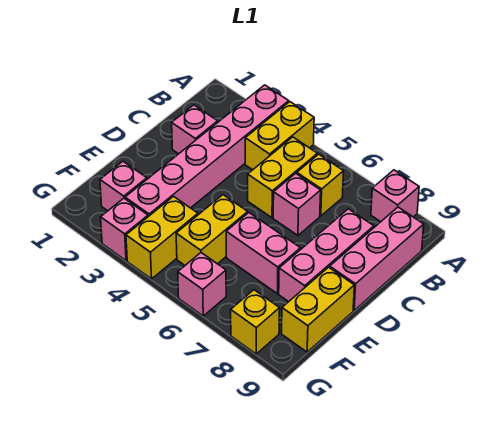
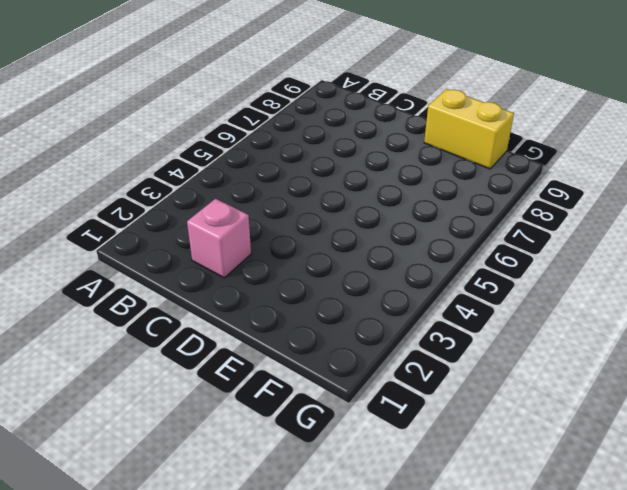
none -> pink 1x6 brick [125,85,289,217]
none -> yellow 1x2 brick [245,102,314,170]
none -> pink 1x1 brick [371,170,419,222]

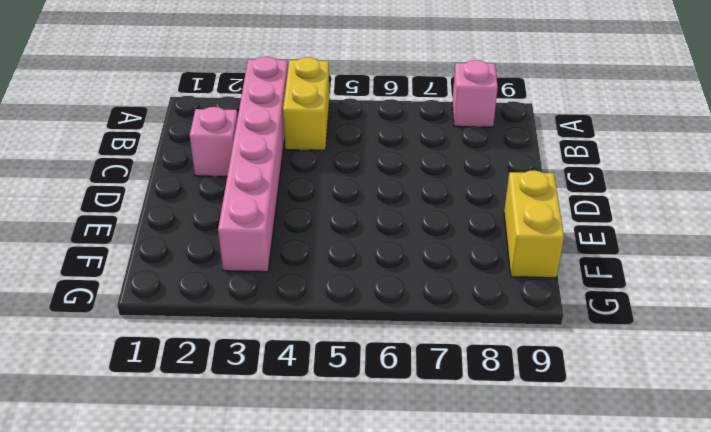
none -> yellow 1x2 brick [248,137,317,218]
none -> yellow 1x1 brick [297,154,344,216]
none -> pink 1x3 brick [330,207,424,310]

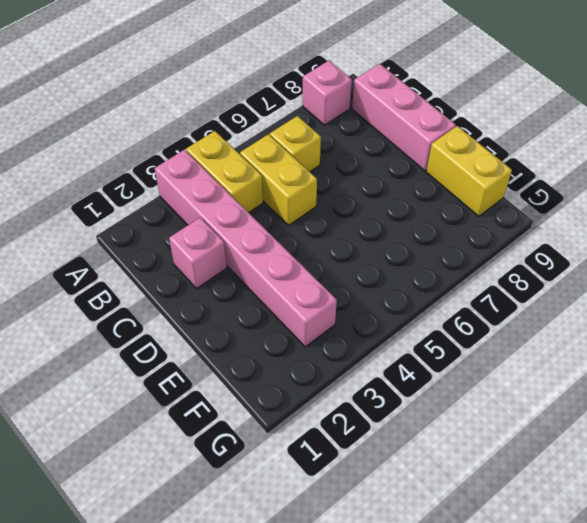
none -> pink 1x1 brick [273,173,321,235]
none -> pink 1x3 brick [279,209,374,302]
none -> yellow 1x2 brick [176,195,248,265]

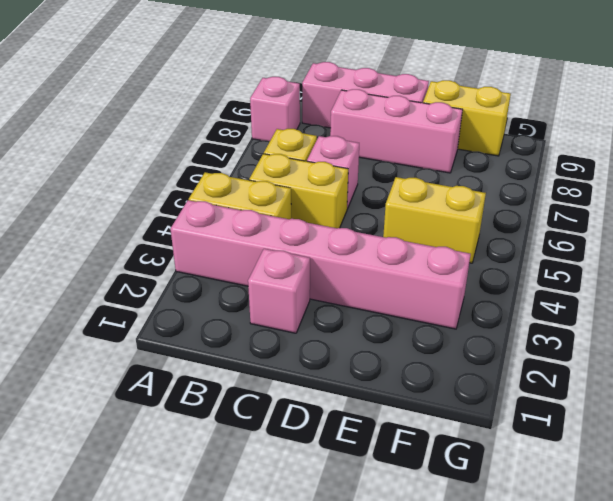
none -> pink 1x2 brick [226,213,300,294]
none -> pink 1x1 brick [100,161,147,211]
none -> yellow 1x2 brick [126,196,198,279]

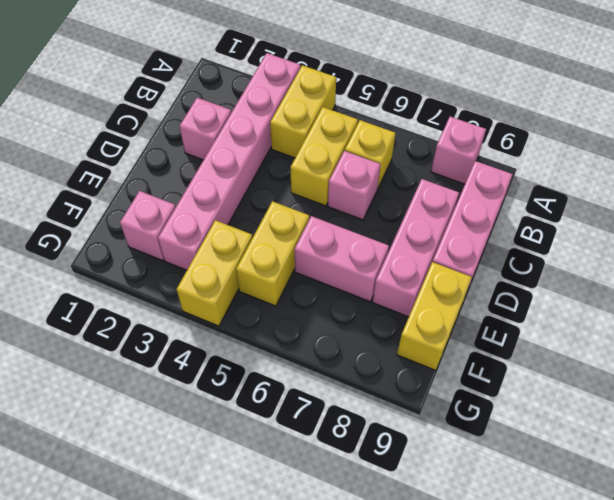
none -> pink 1x1 brick [101,198,148,261]
none -> pink 1x1 brick [178,253,226,316]
none -> yellow 1x1 brick [231,290,280,354]

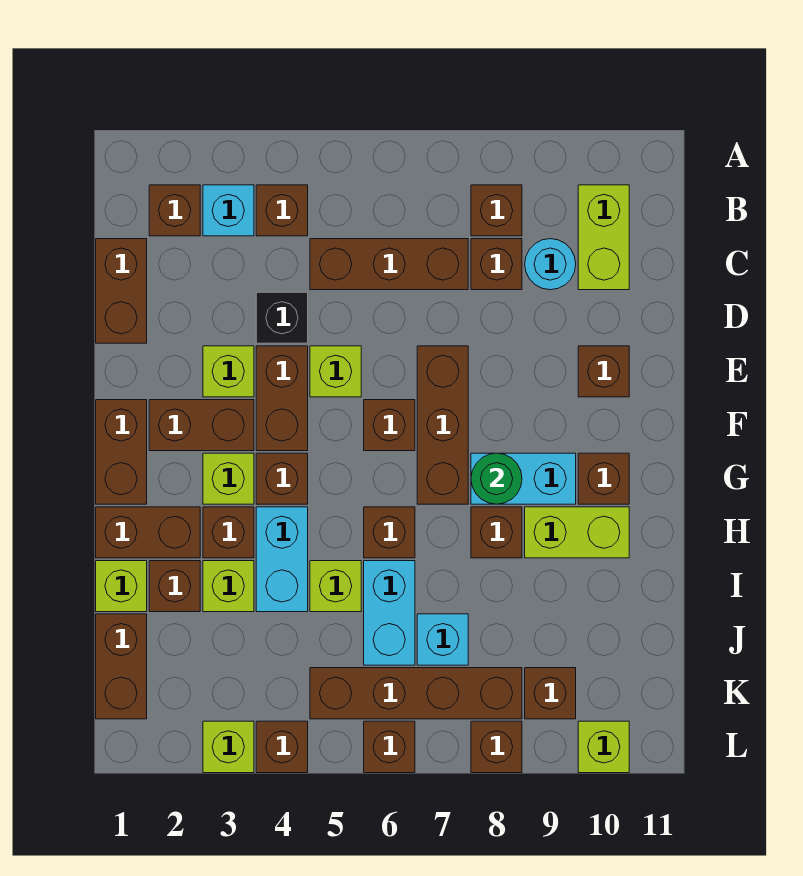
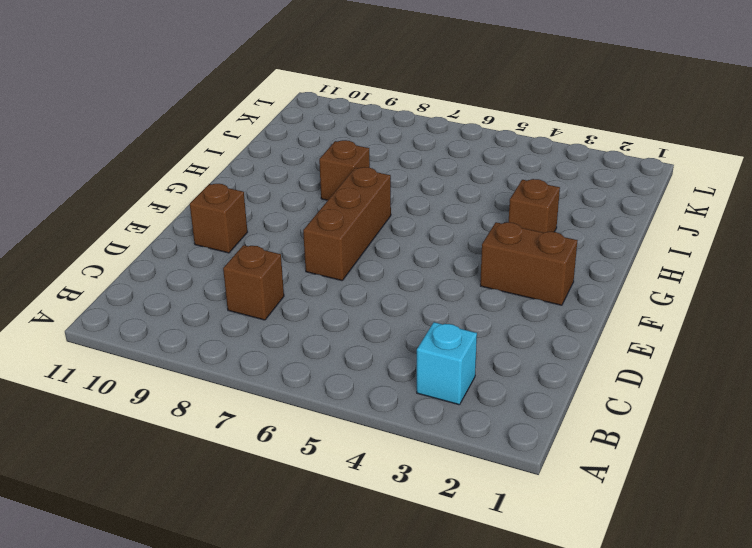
none -> brown 1x1 brick [149,185,200,236]
none -> brown 1x1 brick [256,185,308,236]
none -> brown 1x1 brick [471,185,522,236]
none -> lime 1x2 brick [578,185,629,290]

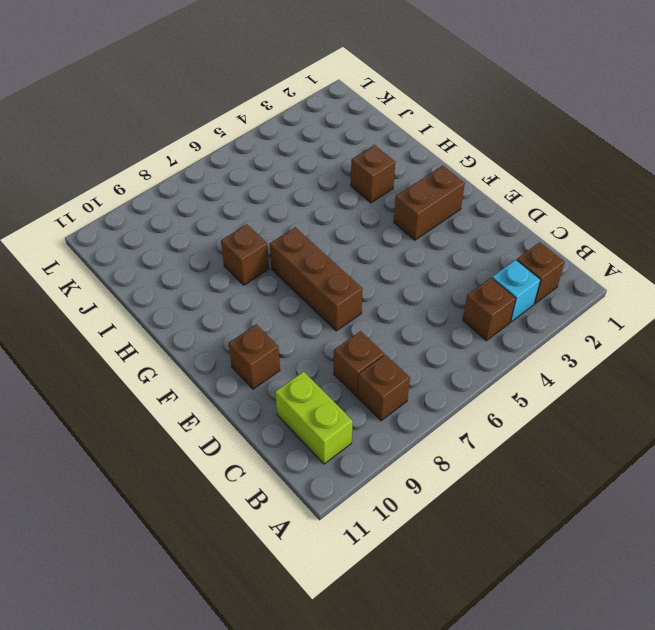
none -> brown 1x2 brick [96,239,147,343]
none -> brown 1x3 brick [310,239,468,290]
none -> cyan 1x1 round brick [525,239,576,290]
none -> black 1x1 brick [256,292,308,343]

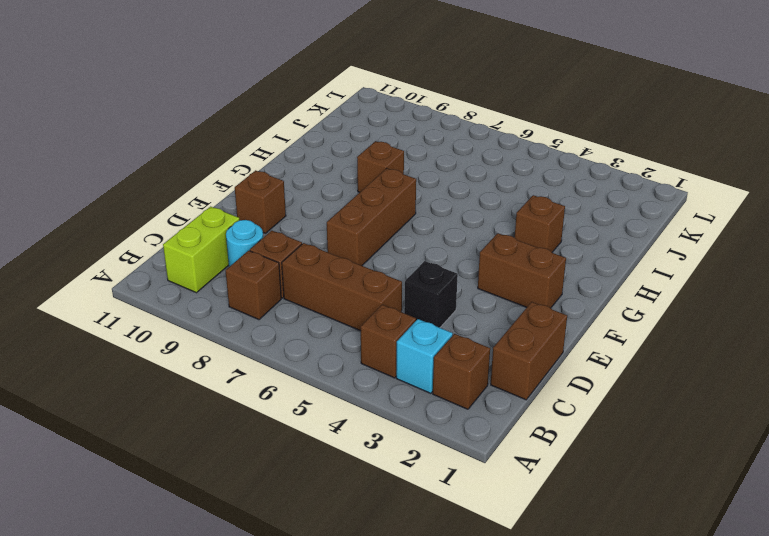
none -> lime 1x1 brick [203,346,254,397]
none -> brown 1x2 brick [256,346,308,451]
none -> lime 1x1 brick [310,346,361,397]
none -> brown 1x2 brick [96,400,147,504]

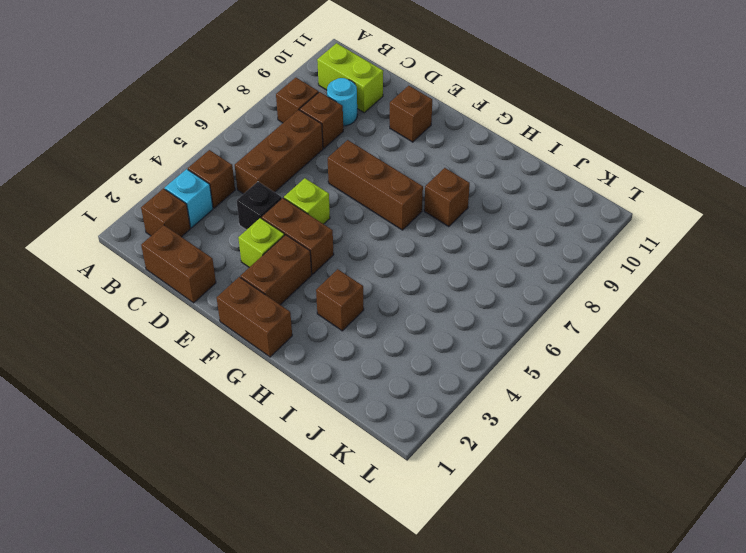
none -> brown 1x1 brick [364,400,415,451]
none -> lime 1x1 brick [203,453,254,504]
none -> brown 1x1 brick [256,453,308,504]
none -> cyan 1x2 brick [471,453,576,504]

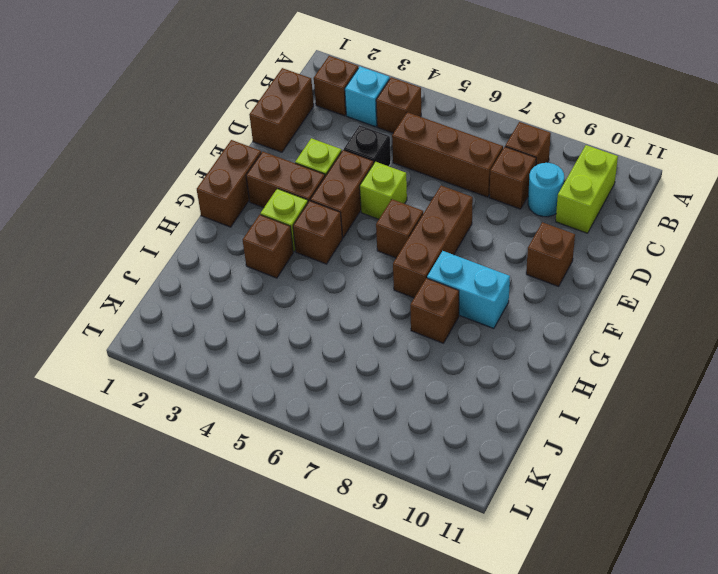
none -> brown 1x1 brick [578,453,629,504]
none -> brown 1x2 brick [96,507,200,558]
none -> cyan 1x2 brick [256,507,308,612]
none -> brown 1x1 brick [364,507,415,558]

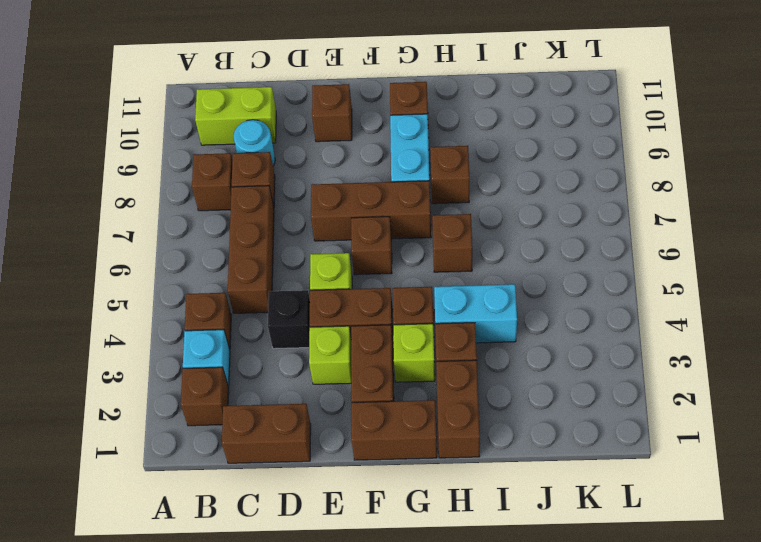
none -> lime 1x2 brick [525,507,629,558]
none -> lime 1x1 brick [96,561,147,612]
none -> brown 1x1 brick [149,561,200,612]
none -> lime 1x1 brick [203,561,254,612]

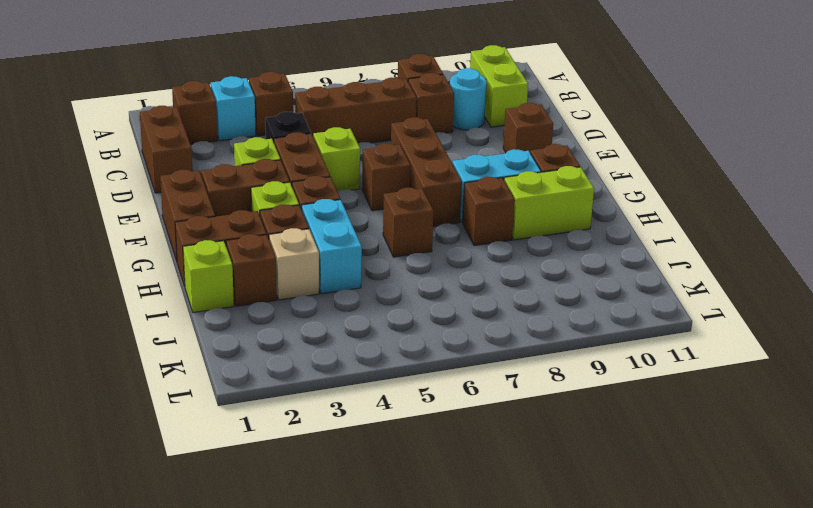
tan 1x1 brick [269,228,319,300] -> lime 1x1 brick [203,561,254,612]
none -> lime 1x1 brick [310,561,361,612]
none -> cyan 1x2 brick [364,561,415,665]
none -> brown 1x2 brick [96,614,147,719]
none -> cyan 1x1 brick [417,614,468,665]

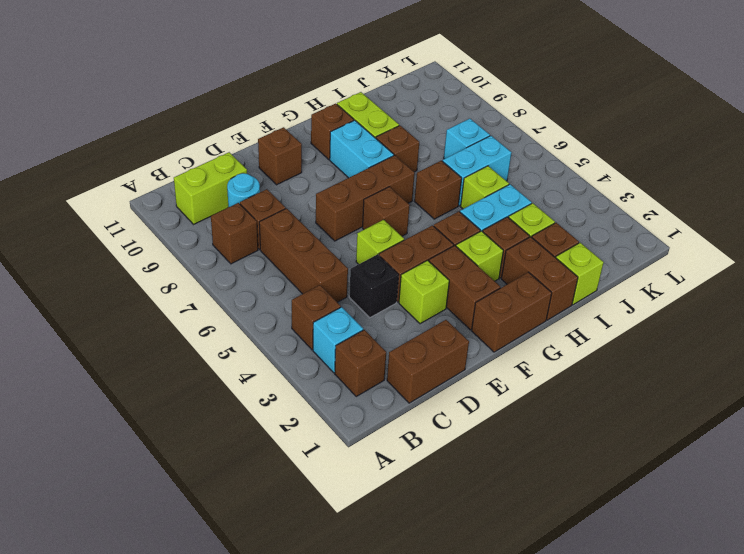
none -> brown 1x2 brick [96,614,147,719]
none -> brown 1x4 brick [310,668,522,719]
none -> brown 1x1 brick [525,668,576,719]
none -> lime 1x1 brick [203,721,254,773]

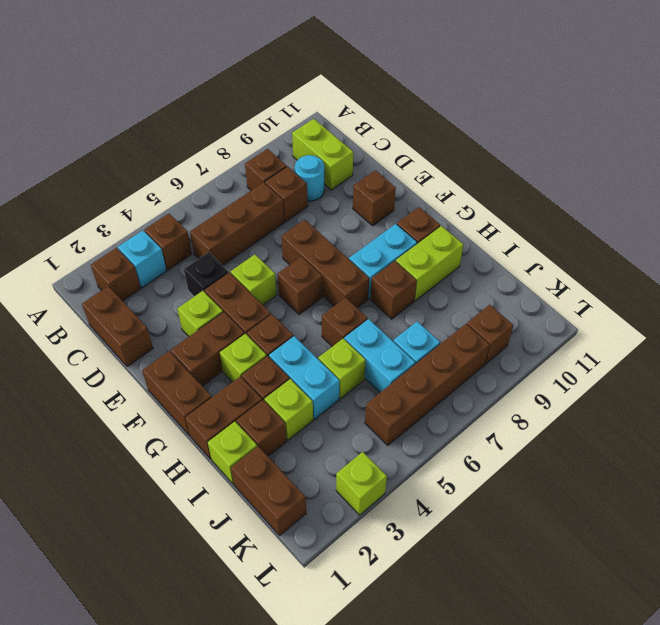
none -> brown 1x1 brick [256,721,308,773]
none -> brown 1x1 brick [364,721,415,773]
none -> brown 1x1 brick [471,721,522,773]
none -> lime 1x1 brick [578,721,629,773]

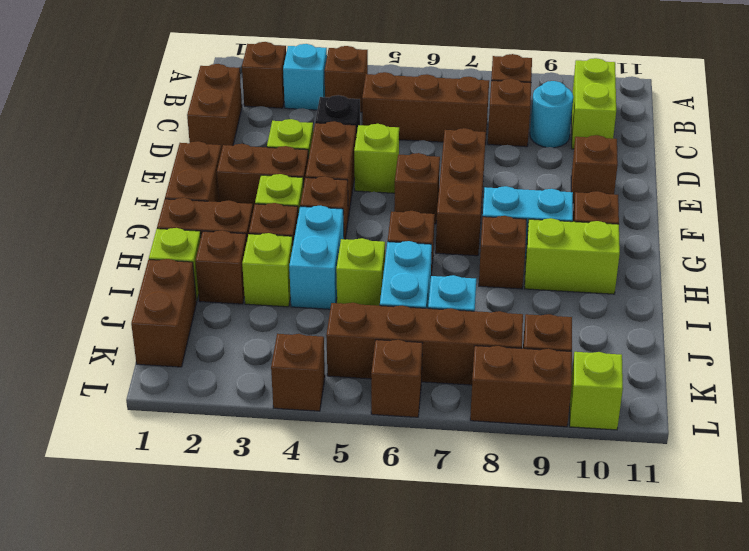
brown 1x2 brick [470,346,572,427] -> brown 1x1 brick [471,721,522,773]
none -> lime 1x1 brick [203,721,254,773]
none -> green 1x1 round brick [471,453,522,504]

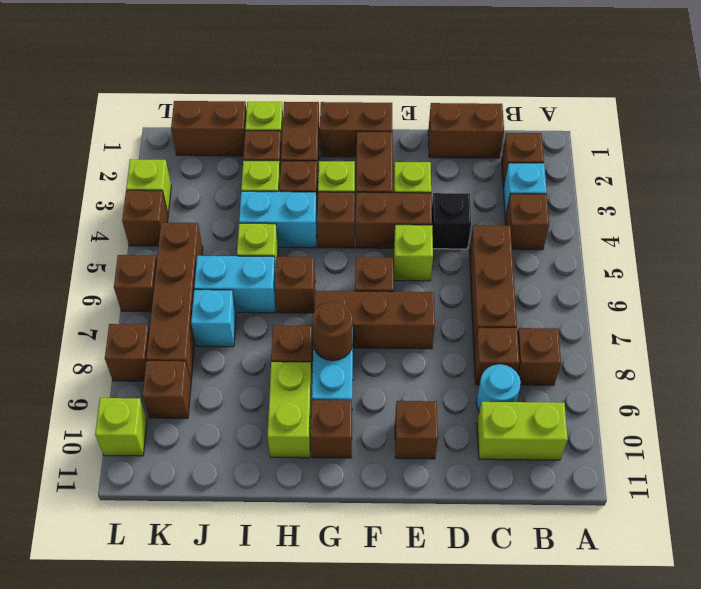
brown 1x1 round brick [312,301,353,361] -> green 1x1 round brick [471,453,522,504]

- ASSIGNMENT -
Find each line in the data above with the word "yellow", then copy it.

- ANSWER SPACE -
none -> yellow 1x2 brick [245,102,314,170]
none -> yellow 1x2 brick [248,137,317,218]
none -> yellow 1x1 brick [297,154,344,216]
none -> yellow 1x2 brick [176,195,248,265]
none -> yellow 1x2 brick [126,196,198,279]
none -> yellow 1x1 brick [231,290,280,354]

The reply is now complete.